• [Exercise prompt]
Reproduce each of the rows below verbatim, omitting the pictures from your output.
■ ■ ■ ■ ■ ■ ■
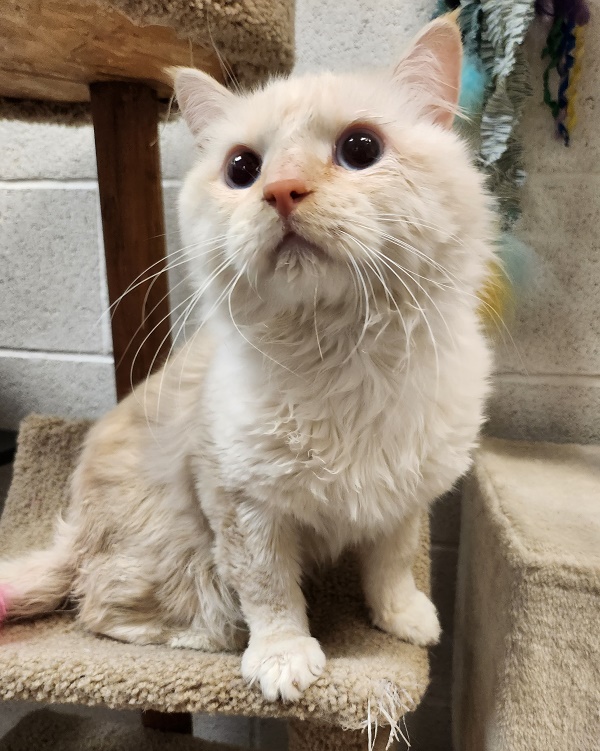
Locate an element on the screen. The height and width of the screenshot is (751, 600). cat toy is located at coordinates (x=498, y=122), (x=567, y=47), (x=472, y=17).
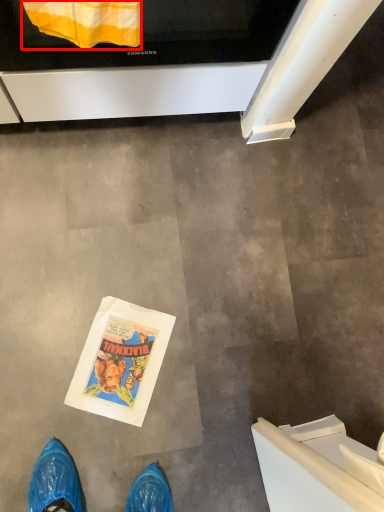
Question: From the image, what is the correct spatial relationship of blanket (annotated by the red box) in relation to oven?

Choices:
 (A) right
 (B) left

Answer: (B)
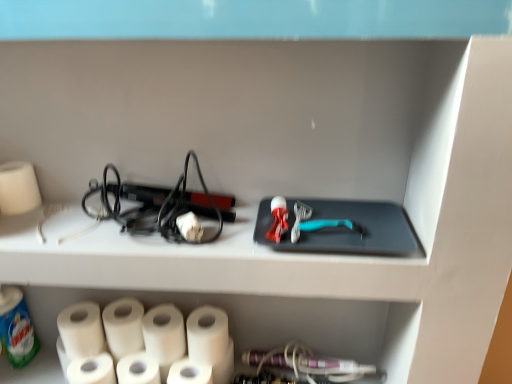
You are a GUI agent. You are given a task and a screenshot of the screen. Output one action in this format:
    pyautogui.click(x=<x>, y=<y>)
    Task: Click on the vacant space to the right of white matte paper towel at left, acting as the 7th paper towel starting from the right
    
    Given the screenshot: What is the action you would take?
    pyautogui.click(x=76, y=214)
■ ■ ■ ■ ■ ■ ■
• [Solution to this exercise]
Locate an element on the screen. The height and width of the screenshot is (751, 600). cat toy is located at coordinates (x=498, y=122), (x=567, y=47), (x=472, y=17).
Question: From the image, what is the correct spatial relationship of blanket (annotated by the red box) in relation to oven?

Choices:
 (A) right
 (B) left

Answer: (B)
You are a GUI agent. You are given a task and a screenshot of the screen. Output one action in this format:
    pyautogui.click(x=<x>, y=<y>)
    Task: Click on the vacant space to the right of white matte paper towel at left, acting as the 7th paper towel starting from the right
    
    Given the screenshot: What is the action you would take?
    pyautogui.click(x=76, y=214)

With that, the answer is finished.